BEGIN

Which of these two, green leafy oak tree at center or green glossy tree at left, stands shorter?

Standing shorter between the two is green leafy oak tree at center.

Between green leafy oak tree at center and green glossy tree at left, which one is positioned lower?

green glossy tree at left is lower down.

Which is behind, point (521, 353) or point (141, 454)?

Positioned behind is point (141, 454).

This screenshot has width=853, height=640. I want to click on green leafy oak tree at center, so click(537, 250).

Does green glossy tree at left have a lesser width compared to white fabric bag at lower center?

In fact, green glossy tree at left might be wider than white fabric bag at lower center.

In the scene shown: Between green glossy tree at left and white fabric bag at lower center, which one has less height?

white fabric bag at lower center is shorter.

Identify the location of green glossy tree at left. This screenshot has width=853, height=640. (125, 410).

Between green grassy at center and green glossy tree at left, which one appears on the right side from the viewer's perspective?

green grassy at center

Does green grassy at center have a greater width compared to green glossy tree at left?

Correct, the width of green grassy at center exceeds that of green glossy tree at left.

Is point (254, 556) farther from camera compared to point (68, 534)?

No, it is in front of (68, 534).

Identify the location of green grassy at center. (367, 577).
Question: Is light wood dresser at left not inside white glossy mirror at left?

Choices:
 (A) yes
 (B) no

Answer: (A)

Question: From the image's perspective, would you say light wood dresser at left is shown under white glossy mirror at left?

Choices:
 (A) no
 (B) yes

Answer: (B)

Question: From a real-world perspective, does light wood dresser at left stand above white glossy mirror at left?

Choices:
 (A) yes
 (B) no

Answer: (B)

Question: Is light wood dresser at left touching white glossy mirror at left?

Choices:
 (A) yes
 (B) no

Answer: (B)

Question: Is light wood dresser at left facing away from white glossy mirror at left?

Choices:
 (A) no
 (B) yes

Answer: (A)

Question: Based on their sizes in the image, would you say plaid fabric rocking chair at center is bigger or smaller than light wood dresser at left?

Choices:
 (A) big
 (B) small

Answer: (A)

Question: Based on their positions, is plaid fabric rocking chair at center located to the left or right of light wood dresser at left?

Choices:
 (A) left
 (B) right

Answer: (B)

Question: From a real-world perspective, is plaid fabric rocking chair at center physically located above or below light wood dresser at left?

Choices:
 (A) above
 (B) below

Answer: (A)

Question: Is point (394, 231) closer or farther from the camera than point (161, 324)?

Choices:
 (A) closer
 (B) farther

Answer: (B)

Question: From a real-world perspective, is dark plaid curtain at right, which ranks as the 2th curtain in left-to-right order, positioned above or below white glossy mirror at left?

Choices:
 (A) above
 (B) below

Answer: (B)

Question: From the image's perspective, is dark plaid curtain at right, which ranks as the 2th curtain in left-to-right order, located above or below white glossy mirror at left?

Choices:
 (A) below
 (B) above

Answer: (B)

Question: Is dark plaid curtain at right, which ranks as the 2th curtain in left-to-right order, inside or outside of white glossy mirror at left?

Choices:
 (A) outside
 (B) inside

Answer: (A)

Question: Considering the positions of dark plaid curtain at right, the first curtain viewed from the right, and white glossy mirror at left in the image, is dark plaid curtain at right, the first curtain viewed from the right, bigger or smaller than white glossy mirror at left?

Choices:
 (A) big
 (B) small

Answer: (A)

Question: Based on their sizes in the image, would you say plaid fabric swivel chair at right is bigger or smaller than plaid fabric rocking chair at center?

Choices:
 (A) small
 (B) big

END

Reproduce all of the records above verbatim, line for line.

RESULT OF THE EXERCISE:
Which of these two, green leafy oak tree at center or green glossy tree at left, stands shorter?

Standing shorter between the two is green leafy oak tree at center.

Between green leafy oak tree at center and green glossy tree at left, which one is positioned lower?

green glossy tree at left is lower down.

Which is behind, point (521, 353) or point (141, 454)?

Positioned behind is point (141, 454).

This screenshot has width=853, height=640. I want to click on green leafy oak tree at center, so click(537, 250).

Does green glossy tree at left have a lesser width compared to white fabric bag at lower center?

In fact, green glossy tree at left might be wider than white fabric bag at lower center.

In the scene shown: Between green glossy tree at left and white fabric bag at lower center, which one has less height?

white fabric bag at lower center is shorter.

Identify the location of green glossy tree at left. This screenshot has width=853, height=640. (125, 410).

Between green grassy at center and green glossy tree at left, which one appears on the right side from the viewer's perspective?

green grassy at center

Does green grassy at center have a greater width compared to green glossy tree at left?

Correct, the width of green grassy at center exceeds that of green glossy tree at left.

Is point (254, 556) farther from camera compared to point (68, 534)?

No, it is in front of (68, 534).

Identify the location of green grassy at center. (367, 577).
Question: Is light wood dresser at left not inside white glossy mirror at left?

Choices:
 (A) yes
 (B) no

Answer: (A)

Question: From the image's perspective, would you say light wood dresser at left is shown under white glossy mirror at left?

Choices:
 (A) no
 (B) yes

Answer: (B)

Question: From a real-world perspective, does light wood dresser at left stand above white glossy mirror at left?

Choices:
 (A) yes
 (B) no

Answer: (B)

Question: Is light wood dresser at left touching white glossy mirror at left?

Choices:
 (A) yes
 (B) no

Answer: (B)

Question: Is light wood dresser at left facing away from white glossy mirror at left?

Choices:
 (A) no
 (B) yes

Answer: (A)

Question: Based on their sizes in the image, would you say plaid fabric rocking chair at center is bigger or smaller than light wood dresser at left?

Choices:
 (A) big
 (B) small

Answer: (A)

Question: Based on their positions, is plaid fabric rocking chair at center located to the left or right of light wood dresser at left?

Choices:
 (A) left
 (B) right

Answer: (B)

Question: From a real-world perspective, is plaid fabric rocking chair at center physically located above or below light wood dresser at left?

Choices:
 (A) above
 (B) below

Answer: (A)

Question: Is point (394, 231) closer or farther from the camera than point (161, 324)?

Choices:
 (A) closer
 (B) farther

Answer: (B)

Question: From a real-world perspective, is dark plaid curtain at right, which ranks as the 2th curtain in left-to-right order, positioned above or below white glossy mirror at left?

Choices:
 (A) above
 (B) below

Answer: (B)

Question: From the image's perspective, is dark plaid curtain at right, which ranks as the 2th curtain in left-to-right order, located above or below white glossy mirror at left?

Choices:
 (A) below
 (B) above

Answer: (B)

Question: Is dark plaid curtain at right, which ranks as the 2th curtain in left-to-right order, inside or outside of white glossy mirror at left?

Choices:
 (A) outside
 (B) inside

Answer: (A)

Question: Considering the positions of dark plaid curtain at right, the first curtain viewed from the right, and white glossy mirror at left in the image, is dark plaid curtain at right, the first curtain viewed from the right, bigger or smaller than white glossy mirror at left?

Choices:
 (A) big
 (B) small

Answer: (A)

Question: Based on their sizes in the image, would you say plaid fabric swivel chair at right is bigger or smaller than plaid fabric rocking chair at center?

Choices:
 (A) small
 (B) big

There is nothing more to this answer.